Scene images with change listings

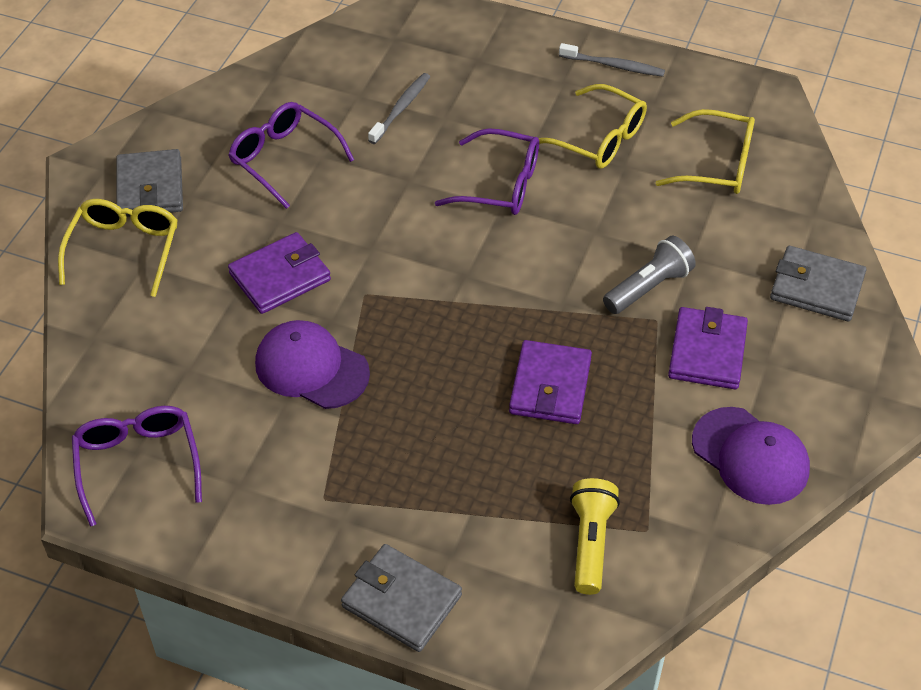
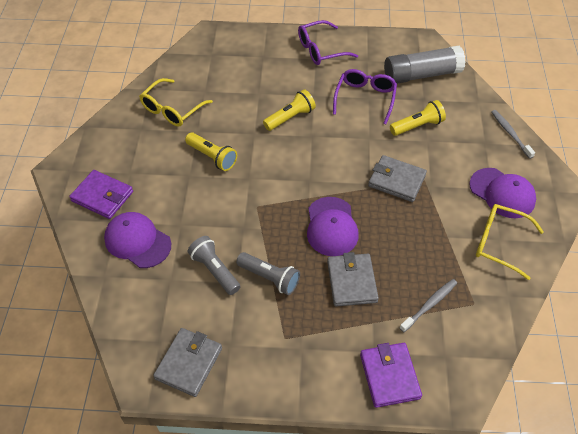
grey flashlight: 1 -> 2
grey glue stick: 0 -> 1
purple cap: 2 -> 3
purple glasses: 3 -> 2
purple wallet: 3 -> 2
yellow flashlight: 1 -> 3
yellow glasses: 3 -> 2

**About this task**. Show all lines in the entries above where the word "yellow" appears.

**Exercise answer**.
yellow flashlight: 1 -> 3
yellow glasses: 3 -> 2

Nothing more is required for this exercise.